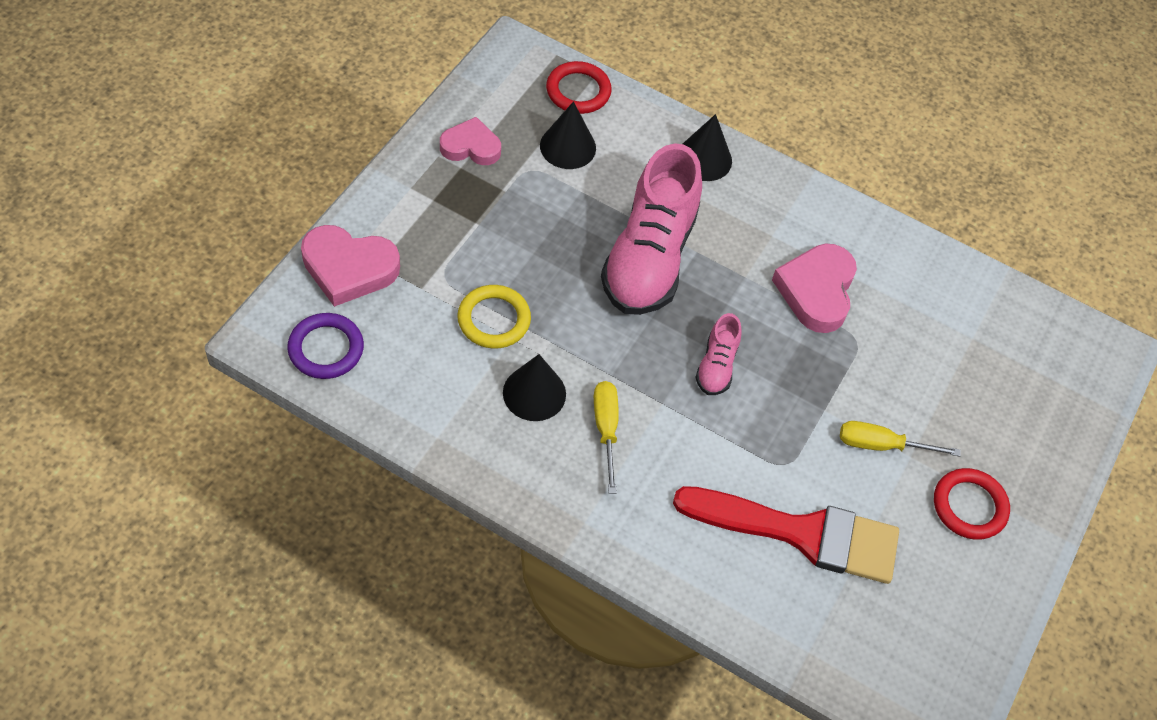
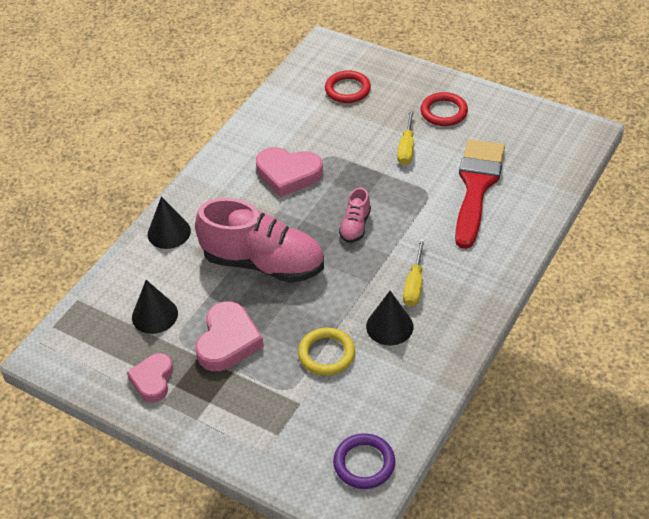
camera: 80 degrees left, 10 degrees down
(349, 268) = (283, 456): pink heart -> pink heart (228, 341)
(578, 91) = (95, 310): red ring -> red ring (347, 90)
(606, 429) = (414, 284): yellow screwdriver -> yellow screwdriver turned 75 degrees counterclockwise
(716, 366) = (355, 226): pink shoe -> pink shoe turned 90 degrees clockwise

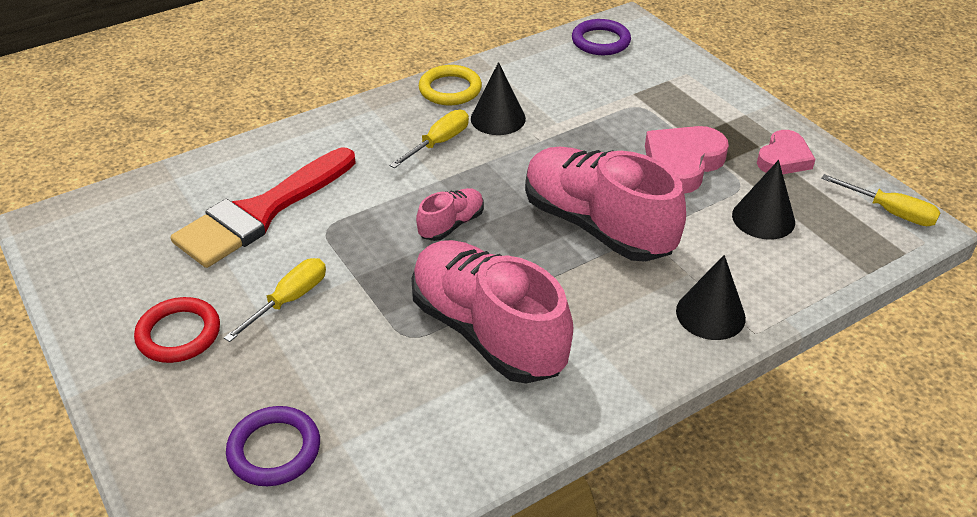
camera: 155 degrees left, 5 degrees down
(65, 358) = (890, 212): none -> yellow screwdriver
(288, 174) = (487, 331): pink heart -> pink shoe
(326, 354) = (581, 119): yellow ring -> yellow ring (450, 89)
(347, 90) = (274, 450): red ring -> purple ring

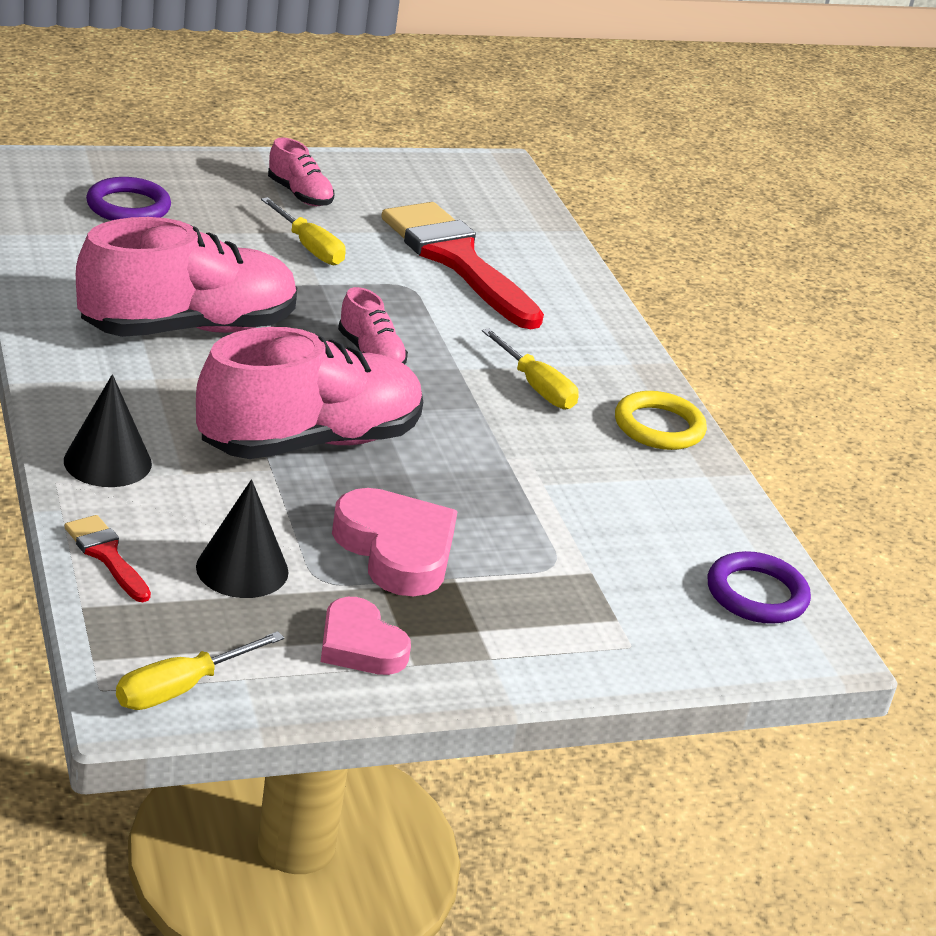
camera: 100 degrees right, 10 degrees down
(179, 334) = (299, 195): red ring -> pink shoe
(498, 118) = (572, 442): black cone -> none
(810, 279) = (106, 555): none -> red brush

_ _ _ _ _ _ _

**Your objective**
An exact copy of the listing above is to be set down, with no pictures in it.

**Response below**
camera: 80 degrees left, 10 degrees down
(349, 268) = (283, 456): pink heart -> pink heart (228, 341)
(578, 91) = (95, 310): red ring -> red ring (347, 90)
(606, 429) = (414, 284): yellow screwdriver -> yellow screwdriver turned 75 degrees counterclockwise
(716, 366) = (355, 226): pink shoe -> pink shoe turned 90 degrees clockwise

camera: 155 degrees left, 5 degrees down
(65, 358) = (890, 212): none -> yellow screwdriver
(288, 174) = (487, 331): pink heart -> pink shoe
(326, 354) = (581, 119): yellow ring -> yellow ring (450, 89)
(347, 90) = (274, 450): red ring -> purple ring

camera: 100 degrees right, 10 degrees down
(179, 334) = (299, 195): red ring -> pink shoe
(498, 118) = (572, 442): black cone -> none
(810, 279) = (106, 555): none -> red brush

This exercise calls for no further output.